▶ **TASK GOAL**
Once the line containing "purple square: (42, 75) -> (149, 68), moved" is found in the entries below, restate it and each following line word for word, stopping after the line containing "yellow arrow: (110, 271)".

──────── TASK INPUTS

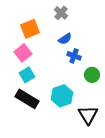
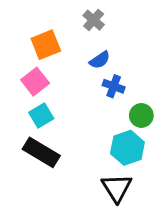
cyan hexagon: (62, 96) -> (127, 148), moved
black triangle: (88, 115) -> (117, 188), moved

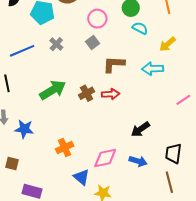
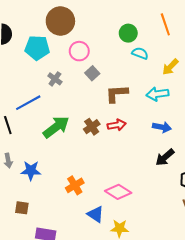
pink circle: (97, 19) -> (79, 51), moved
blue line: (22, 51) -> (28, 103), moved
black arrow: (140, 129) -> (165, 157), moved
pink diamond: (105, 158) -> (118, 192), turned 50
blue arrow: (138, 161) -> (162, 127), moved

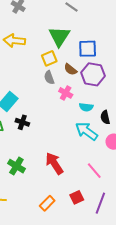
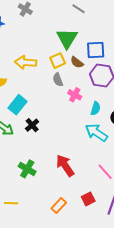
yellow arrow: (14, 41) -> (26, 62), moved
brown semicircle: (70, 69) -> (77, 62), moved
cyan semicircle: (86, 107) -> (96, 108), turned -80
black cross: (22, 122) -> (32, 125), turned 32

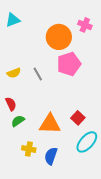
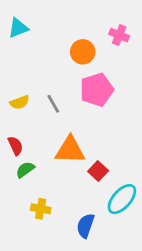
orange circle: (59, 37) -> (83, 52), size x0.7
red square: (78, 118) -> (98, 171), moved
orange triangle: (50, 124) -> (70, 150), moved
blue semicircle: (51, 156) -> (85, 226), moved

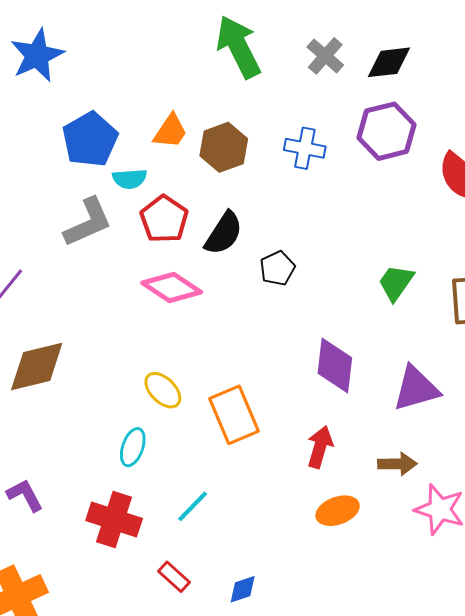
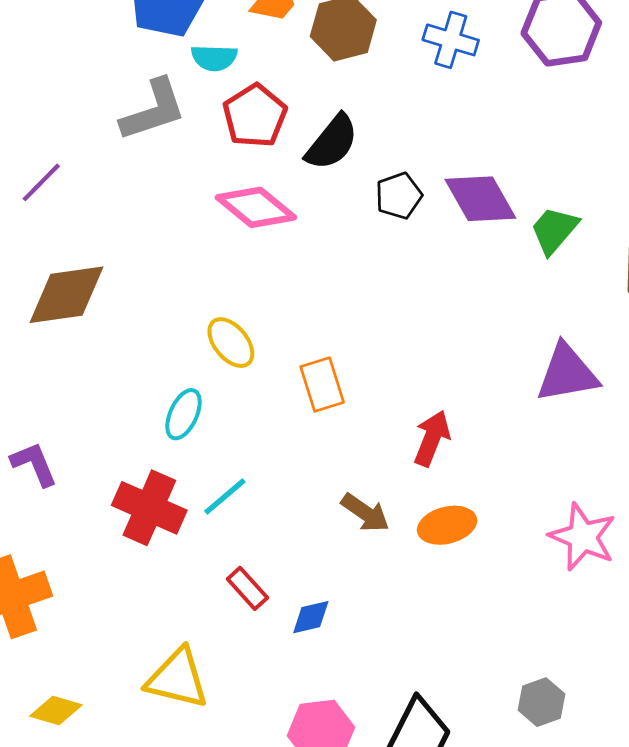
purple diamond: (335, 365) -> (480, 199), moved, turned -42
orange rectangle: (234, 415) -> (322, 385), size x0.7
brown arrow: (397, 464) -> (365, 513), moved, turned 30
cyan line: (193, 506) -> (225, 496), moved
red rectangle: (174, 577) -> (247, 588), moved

────────────────
──────── TASK INPUTS

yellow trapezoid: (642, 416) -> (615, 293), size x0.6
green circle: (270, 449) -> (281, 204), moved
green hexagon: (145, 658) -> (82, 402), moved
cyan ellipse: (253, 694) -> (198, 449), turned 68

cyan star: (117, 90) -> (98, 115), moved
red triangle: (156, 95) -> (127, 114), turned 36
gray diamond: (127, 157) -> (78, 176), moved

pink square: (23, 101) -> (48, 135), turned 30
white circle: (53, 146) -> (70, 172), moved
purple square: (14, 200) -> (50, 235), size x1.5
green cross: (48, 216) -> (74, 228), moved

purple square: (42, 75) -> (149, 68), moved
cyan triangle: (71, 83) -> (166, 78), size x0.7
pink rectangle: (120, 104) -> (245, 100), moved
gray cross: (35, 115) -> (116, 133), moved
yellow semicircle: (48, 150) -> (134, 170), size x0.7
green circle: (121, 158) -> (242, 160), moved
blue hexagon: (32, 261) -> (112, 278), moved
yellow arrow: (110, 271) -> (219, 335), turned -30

────────────────

▶ **WRITTEN REPLY**
purple square: (42, 75) -> (149, 68), moved
cyan triangle: (71, 83) -> (166, 78), size x0.7
pink rectangle: (120, 104) -> (245, 100), moved
gray cross: (35, 115) -> (116, 133), moved
yellow semicircle: (48, 150) -> (134, 170), size x0.7
green circle: (121, 158) -> (242, 160), moved
blue hexagon: (32, 261) -> (112, 278), moved
yellow arrow: (110, 271) -> (219, 335), turned -30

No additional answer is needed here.